** SOURCE MATERIAL **
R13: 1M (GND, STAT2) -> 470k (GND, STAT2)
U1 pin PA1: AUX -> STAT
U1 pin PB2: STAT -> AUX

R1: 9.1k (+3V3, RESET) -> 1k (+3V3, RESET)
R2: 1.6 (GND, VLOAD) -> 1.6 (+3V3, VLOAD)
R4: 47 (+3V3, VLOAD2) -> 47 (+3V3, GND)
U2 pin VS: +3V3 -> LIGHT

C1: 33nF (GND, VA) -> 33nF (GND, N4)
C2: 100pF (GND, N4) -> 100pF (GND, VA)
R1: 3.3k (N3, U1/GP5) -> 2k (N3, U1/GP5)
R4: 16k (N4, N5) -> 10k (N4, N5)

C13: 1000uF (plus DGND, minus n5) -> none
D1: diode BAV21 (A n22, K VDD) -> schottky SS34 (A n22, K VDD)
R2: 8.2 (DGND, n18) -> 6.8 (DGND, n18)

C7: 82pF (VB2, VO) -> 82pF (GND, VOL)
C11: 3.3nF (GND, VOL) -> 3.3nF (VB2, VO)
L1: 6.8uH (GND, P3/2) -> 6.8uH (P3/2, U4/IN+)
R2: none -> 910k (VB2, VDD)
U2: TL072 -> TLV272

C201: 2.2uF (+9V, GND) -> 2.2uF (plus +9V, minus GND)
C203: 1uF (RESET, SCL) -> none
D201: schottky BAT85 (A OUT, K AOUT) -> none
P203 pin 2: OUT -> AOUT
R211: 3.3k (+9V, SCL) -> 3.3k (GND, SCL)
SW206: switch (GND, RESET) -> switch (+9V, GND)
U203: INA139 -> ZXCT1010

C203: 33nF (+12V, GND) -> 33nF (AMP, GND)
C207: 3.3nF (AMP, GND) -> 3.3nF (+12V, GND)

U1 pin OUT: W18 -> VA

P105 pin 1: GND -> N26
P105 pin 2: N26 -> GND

** TASK DIRECTIONS **
Please, from the material above, copy only the lines from the line with "R1: 3.3k (N3, U1/GP5) -> 2k (N3, U1/GP5)" up to and including the line with "C7: 82pF (VB2, VO) -> 82pF (GND, VOL)", exactly as written.

** SOLUTION TO THIS EXERCISE **
R1: 3.3k (N3, U1/GP5) -> 2k (N3, U1/GP5)
R4: 16k (N4, N5) -> 10k (N4, N5)

C13: 1000uF (plus DGND, minus n5) -> none
D1: diode BAV21 (A n22, K VDD) -> schottky SS34 (A n22, K VDD)
R2: 8.2 (DGND, n18) -> 6.8 (DGND, n18)

C7: 82pF (VB2, VO) -> 82pF (GND, VOL)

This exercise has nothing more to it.